AIM:
Please pick out every line of the records below that contains the string "pizz", matching case exactly.

Items from a dataset:
● ● ● ● ●
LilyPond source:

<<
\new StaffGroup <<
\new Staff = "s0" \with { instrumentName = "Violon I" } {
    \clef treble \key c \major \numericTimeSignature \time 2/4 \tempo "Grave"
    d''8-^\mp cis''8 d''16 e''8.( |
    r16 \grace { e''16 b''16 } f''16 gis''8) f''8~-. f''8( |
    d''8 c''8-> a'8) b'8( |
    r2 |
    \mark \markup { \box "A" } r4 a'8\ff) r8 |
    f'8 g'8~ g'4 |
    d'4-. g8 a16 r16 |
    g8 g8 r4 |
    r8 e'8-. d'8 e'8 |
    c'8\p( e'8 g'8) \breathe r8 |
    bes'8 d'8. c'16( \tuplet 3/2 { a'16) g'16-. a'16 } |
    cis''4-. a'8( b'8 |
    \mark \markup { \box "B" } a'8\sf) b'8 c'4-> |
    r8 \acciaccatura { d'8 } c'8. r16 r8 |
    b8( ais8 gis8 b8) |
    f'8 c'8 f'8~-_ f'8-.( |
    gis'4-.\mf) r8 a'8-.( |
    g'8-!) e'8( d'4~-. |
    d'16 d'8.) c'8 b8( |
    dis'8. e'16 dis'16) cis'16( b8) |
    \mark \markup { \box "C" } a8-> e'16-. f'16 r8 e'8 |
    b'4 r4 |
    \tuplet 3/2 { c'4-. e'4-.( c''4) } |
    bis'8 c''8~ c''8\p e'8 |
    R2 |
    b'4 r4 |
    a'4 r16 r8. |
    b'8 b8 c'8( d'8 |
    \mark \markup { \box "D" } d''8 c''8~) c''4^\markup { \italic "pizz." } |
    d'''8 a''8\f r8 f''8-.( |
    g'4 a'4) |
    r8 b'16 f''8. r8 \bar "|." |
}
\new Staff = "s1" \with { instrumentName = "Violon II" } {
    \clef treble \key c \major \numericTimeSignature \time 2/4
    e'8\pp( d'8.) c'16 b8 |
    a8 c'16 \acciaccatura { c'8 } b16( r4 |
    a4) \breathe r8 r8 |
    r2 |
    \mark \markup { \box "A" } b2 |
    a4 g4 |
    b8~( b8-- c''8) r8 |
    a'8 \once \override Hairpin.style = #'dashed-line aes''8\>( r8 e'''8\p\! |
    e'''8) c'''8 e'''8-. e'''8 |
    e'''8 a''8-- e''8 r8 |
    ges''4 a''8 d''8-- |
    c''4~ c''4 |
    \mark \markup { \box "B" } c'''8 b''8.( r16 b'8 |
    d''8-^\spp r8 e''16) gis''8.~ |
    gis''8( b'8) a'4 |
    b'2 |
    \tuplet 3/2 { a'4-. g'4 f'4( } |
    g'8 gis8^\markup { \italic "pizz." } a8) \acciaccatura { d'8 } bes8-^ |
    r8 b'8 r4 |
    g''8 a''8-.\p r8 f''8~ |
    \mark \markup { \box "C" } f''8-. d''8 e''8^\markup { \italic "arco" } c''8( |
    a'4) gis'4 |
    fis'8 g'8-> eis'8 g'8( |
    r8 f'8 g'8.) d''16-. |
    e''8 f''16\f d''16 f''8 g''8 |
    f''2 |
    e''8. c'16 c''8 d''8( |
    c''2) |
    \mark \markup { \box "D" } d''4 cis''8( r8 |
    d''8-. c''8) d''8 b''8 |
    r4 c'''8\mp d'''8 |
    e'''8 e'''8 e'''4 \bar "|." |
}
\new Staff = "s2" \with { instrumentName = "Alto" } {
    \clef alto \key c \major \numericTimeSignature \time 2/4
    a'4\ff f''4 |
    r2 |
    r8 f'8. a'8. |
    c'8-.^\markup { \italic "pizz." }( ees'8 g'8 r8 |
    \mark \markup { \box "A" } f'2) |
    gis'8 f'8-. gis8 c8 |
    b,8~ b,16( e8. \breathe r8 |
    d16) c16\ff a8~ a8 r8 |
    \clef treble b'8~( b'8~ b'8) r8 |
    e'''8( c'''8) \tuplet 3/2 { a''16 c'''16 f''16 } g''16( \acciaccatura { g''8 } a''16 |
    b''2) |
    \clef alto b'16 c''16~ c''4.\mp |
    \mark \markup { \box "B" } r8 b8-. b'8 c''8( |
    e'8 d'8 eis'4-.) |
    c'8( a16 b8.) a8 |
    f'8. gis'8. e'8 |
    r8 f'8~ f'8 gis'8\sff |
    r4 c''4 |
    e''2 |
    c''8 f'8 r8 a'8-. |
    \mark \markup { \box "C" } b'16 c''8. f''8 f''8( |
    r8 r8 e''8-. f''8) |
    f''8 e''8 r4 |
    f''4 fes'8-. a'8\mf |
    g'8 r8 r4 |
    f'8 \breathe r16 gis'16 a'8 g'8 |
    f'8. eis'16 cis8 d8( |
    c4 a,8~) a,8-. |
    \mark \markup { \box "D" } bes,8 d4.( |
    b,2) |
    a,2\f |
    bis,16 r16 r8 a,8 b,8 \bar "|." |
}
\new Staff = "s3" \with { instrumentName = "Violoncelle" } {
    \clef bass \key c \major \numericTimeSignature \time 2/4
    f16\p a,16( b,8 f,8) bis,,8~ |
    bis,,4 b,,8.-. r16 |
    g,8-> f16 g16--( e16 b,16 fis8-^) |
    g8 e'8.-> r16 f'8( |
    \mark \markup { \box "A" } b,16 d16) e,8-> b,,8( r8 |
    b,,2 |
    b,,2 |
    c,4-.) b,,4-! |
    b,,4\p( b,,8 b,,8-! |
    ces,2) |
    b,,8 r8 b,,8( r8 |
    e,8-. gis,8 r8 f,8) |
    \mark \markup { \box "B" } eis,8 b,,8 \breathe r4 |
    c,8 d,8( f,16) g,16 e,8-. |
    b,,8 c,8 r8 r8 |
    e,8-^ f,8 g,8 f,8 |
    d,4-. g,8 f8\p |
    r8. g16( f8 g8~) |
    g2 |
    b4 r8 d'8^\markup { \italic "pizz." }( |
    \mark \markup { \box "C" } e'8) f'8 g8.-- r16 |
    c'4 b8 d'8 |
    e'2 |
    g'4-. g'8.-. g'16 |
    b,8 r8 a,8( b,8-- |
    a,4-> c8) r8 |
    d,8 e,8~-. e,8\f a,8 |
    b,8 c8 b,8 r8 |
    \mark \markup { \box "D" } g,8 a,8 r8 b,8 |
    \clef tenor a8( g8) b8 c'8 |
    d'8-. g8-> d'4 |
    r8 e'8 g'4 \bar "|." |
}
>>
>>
● ● ● ● ●
EXPECTED OUTPUT:
    \mark \markup { \box "D" } d''8 c''8~) c''4^\markup { \italic "pizz." } |
    g'8 gis8^\markup { \italic "pizz." } a8) \acciaccatura { d'8 } bes8-^ |
    c'8-.^\markup { \italic "pizz." }( ees'8 g'8 r8 |
    b4 r8 d'8^\markup { \italic "pizz." }( |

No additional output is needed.